> _What is expected_: What lines below include the string "watering"? Pick them out and copy them.

(Provided records begins)

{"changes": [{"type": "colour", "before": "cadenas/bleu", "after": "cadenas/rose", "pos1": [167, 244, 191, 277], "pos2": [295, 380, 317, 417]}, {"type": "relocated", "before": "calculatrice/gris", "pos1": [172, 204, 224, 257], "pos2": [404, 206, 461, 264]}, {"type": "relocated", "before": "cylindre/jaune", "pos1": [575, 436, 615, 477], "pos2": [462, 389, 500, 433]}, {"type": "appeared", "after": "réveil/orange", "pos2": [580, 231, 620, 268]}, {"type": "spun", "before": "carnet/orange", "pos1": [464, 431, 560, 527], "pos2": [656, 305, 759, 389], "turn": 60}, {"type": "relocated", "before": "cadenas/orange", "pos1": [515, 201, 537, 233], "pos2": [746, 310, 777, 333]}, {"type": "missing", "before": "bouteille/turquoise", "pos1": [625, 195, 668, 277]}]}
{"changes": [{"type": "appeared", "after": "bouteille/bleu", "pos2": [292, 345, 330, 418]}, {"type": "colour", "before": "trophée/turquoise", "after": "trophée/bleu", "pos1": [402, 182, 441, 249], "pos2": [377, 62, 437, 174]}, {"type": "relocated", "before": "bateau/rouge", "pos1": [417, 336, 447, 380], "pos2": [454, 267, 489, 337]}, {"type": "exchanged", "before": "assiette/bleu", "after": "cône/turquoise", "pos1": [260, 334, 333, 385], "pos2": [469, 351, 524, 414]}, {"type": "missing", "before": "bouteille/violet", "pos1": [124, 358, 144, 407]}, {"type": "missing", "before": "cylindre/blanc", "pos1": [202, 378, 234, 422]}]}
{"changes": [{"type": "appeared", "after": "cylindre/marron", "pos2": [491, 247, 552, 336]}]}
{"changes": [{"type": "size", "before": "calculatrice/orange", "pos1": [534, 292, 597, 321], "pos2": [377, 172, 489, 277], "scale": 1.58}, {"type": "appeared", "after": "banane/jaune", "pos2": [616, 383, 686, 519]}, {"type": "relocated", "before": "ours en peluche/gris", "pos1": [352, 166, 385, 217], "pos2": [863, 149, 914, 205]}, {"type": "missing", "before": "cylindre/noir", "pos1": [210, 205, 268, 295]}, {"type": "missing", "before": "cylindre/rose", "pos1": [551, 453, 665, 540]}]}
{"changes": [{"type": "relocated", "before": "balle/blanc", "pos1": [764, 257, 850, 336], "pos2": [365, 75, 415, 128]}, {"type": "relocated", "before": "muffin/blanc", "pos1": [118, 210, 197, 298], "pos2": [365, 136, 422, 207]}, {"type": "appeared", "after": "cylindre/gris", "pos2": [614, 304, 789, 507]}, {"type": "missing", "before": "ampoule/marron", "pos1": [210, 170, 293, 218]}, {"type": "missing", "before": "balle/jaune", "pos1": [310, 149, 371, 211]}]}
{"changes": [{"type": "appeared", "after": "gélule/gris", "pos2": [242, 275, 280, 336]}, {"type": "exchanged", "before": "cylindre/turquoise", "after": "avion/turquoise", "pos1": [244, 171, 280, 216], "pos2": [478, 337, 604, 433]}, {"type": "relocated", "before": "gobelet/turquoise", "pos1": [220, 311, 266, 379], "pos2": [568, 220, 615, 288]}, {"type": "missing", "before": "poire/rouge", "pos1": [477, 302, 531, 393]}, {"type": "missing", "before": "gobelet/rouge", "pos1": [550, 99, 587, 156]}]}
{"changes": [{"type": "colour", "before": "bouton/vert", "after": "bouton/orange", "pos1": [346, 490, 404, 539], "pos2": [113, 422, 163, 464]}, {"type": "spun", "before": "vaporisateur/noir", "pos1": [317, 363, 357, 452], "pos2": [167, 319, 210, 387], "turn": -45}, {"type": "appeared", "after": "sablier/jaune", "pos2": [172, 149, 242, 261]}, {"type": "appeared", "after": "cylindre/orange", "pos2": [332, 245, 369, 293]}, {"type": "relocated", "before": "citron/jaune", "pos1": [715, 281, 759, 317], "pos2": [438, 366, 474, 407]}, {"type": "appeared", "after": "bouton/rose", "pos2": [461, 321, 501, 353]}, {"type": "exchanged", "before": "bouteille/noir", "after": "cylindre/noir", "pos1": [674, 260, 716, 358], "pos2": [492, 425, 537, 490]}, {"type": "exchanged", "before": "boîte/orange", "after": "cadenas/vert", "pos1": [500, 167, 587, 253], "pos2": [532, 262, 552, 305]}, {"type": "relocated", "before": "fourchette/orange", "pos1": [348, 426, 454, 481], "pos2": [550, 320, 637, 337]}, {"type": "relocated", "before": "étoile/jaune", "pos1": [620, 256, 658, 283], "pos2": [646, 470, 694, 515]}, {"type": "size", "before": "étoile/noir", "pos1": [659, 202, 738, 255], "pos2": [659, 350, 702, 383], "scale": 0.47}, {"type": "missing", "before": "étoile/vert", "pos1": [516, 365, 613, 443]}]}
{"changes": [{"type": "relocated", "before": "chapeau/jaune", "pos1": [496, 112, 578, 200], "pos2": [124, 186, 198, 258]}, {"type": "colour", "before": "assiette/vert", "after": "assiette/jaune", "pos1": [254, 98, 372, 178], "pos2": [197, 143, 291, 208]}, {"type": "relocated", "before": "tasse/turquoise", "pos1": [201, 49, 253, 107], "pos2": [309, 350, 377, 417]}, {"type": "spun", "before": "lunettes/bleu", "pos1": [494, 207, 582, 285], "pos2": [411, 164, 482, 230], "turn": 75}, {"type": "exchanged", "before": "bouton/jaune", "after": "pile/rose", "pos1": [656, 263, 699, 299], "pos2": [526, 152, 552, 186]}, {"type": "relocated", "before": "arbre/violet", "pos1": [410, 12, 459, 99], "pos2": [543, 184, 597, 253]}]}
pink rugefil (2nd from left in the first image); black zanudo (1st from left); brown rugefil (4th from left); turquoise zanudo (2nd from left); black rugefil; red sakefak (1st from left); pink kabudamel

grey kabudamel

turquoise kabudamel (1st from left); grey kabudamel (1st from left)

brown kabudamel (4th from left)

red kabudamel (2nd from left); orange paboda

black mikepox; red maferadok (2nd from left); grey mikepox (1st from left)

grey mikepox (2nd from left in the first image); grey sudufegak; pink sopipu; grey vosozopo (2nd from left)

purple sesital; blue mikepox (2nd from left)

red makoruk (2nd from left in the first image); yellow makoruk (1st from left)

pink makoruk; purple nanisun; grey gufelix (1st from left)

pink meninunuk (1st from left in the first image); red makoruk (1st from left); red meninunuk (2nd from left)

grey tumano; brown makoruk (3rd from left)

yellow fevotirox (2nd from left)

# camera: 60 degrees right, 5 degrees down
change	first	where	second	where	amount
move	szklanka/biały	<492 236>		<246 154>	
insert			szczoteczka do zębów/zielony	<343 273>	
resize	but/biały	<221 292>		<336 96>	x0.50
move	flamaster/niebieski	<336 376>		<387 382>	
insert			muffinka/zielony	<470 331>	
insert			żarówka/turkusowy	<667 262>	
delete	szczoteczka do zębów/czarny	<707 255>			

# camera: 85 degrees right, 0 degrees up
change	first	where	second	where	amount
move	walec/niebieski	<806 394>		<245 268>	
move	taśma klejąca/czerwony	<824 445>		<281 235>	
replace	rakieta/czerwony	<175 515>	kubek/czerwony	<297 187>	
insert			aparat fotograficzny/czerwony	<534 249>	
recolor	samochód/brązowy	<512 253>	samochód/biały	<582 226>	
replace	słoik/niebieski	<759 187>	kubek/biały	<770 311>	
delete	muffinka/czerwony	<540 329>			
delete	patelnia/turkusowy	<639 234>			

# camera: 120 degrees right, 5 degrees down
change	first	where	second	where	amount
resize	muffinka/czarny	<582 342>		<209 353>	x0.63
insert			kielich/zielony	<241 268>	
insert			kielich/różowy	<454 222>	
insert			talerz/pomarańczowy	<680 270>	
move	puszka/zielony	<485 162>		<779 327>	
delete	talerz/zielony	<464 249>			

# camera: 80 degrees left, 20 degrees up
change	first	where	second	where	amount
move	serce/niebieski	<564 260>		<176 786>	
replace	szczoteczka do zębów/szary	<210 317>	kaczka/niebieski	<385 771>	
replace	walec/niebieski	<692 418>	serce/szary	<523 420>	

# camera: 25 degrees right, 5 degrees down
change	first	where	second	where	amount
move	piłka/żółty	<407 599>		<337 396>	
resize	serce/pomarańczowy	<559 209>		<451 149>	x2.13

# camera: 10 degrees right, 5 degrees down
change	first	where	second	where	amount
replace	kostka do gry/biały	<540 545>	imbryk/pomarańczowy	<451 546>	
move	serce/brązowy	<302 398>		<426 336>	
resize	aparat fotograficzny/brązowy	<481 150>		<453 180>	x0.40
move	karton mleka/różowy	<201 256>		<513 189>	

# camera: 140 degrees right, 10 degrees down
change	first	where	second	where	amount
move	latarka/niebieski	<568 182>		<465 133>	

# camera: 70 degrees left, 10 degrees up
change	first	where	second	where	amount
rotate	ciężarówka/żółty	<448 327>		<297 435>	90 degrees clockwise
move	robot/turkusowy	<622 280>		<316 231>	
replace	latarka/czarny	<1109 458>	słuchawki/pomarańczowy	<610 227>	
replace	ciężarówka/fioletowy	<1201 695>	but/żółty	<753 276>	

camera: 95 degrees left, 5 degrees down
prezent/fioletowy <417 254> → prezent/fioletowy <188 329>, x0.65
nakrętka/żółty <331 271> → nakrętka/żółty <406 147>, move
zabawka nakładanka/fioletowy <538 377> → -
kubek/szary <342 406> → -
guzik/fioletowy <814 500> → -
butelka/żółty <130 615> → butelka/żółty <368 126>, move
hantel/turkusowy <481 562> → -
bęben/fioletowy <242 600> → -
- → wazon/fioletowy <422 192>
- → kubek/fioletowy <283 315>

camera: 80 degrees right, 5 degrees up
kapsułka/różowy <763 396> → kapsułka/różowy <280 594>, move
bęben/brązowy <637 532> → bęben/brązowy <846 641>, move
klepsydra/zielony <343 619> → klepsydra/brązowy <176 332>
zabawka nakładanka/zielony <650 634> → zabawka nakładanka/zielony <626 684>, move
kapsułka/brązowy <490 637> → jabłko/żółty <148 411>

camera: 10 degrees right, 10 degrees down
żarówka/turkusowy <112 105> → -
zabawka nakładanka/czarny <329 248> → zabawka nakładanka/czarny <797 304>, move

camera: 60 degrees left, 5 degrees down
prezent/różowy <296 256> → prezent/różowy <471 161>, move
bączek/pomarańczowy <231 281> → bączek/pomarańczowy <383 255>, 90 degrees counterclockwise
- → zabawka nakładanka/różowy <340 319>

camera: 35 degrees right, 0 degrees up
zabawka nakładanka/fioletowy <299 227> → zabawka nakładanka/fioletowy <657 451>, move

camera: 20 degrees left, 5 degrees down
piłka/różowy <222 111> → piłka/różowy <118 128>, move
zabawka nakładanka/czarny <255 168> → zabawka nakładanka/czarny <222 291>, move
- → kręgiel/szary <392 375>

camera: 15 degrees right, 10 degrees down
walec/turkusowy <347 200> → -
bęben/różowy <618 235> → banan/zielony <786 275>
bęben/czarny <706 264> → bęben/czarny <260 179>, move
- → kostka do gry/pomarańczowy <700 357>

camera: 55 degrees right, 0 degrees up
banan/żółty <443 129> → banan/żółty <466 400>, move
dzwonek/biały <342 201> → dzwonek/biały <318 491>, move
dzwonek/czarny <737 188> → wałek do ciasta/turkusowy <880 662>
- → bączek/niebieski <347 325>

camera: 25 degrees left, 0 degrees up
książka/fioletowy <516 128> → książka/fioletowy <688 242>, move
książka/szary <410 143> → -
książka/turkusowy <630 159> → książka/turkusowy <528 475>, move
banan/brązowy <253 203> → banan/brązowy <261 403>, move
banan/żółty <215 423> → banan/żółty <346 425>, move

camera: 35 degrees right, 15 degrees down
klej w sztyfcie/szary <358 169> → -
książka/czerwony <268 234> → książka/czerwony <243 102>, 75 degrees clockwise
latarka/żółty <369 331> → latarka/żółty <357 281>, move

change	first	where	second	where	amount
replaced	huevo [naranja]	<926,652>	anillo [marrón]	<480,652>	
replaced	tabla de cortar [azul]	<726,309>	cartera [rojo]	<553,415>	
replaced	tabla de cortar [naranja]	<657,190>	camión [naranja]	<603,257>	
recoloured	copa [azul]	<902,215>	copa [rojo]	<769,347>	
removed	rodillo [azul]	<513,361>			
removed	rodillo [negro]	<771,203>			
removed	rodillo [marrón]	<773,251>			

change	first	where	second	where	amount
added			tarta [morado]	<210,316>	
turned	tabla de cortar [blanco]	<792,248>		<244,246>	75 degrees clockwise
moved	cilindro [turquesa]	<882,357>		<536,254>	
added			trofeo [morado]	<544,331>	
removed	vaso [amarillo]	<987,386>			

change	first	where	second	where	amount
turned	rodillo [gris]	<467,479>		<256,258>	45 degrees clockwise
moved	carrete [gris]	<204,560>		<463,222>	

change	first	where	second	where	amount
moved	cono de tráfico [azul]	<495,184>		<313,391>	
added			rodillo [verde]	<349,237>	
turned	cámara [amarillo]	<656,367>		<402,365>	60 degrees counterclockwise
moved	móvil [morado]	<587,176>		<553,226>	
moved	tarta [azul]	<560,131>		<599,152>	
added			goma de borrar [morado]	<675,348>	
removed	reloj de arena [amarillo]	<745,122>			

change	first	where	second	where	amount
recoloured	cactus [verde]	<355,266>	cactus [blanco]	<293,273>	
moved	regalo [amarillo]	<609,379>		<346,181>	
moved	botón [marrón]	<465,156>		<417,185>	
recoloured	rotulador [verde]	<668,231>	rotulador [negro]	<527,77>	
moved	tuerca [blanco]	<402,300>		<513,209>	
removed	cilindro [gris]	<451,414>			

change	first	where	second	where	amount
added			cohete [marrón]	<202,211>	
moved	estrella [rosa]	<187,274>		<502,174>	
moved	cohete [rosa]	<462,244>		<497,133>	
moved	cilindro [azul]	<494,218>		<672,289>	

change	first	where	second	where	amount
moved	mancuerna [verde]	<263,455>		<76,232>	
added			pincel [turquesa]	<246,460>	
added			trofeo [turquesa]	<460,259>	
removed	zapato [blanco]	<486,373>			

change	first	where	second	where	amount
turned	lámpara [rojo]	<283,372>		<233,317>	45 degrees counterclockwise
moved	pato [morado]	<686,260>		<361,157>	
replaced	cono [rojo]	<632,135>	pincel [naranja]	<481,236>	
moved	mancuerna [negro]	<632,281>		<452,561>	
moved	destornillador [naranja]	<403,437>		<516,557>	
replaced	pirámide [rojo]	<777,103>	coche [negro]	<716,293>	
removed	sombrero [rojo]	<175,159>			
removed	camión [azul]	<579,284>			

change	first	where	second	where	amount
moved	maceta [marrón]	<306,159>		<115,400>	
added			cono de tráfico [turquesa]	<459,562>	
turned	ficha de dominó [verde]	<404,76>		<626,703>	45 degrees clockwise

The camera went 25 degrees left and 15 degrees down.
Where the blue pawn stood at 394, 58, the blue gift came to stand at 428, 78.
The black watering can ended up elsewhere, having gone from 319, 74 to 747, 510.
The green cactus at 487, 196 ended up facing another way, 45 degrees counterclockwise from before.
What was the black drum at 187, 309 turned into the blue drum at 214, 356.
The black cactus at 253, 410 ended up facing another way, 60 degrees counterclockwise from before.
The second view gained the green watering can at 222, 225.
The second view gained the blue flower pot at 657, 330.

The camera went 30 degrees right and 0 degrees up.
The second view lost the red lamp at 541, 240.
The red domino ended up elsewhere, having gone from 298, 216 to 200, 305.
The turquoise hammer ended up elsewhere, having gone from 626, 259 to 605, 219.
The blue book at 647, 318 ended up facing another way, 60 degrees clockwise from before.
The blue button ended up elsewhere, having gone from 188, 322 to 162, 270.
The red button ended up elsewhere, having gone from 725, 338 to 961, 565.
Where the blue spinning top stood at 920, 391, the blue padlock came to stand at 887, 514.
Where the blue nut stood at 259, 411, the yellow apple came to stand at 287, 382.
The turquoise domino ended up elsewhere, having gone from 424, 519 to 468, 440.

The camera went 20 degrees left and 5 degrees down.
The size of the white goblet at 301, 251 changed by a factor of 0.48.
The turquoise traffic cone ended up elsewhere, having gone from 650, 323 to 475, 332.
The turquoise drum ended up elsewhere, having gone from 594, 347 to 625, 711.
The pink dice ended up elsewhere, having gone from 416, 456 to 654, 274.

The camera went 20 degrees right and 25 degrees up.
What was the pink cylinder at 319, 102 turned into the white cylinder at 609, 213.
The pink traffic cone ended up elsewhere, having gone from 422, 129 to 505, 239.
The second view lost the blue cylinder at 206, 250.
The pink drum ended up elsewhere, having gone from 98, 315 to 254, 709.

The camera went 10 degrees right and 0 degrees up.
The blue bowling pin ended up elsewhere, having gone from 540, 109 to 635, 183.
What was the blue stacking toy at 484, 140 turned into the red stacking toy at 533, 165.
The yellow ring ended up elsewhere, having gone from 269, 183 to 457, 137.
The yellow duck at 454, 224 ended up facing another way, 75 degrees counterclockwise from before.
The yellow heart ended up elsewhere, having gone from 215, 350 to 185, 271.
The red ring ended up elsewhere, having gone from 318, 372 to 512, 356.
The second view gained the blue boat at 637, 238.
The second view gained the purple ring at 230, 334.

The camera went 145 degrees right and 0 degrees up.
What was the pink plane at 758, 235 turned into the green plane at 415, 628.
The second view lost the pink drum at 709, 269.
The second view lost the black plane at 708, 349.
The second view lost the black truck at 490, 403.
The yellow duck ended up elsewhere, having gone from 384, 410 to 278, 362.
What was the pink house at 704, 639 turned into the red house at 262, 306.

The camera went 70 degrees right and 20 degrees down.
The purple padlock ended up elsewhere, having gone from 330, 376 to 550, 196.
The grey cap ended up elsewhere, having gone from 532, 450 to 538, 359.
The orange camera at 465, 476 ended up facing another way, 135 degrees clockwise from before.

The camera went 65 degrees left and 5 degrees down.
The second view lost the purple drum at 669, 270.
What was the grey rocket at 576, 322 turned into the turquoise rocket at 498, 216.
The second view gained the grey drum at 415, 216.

(Provided records ends)

> _Output_:
The black watering can ended up elsewhere, having gone from 319, 74 to 747, 510.
The second view gained the green watering can at 222, 225.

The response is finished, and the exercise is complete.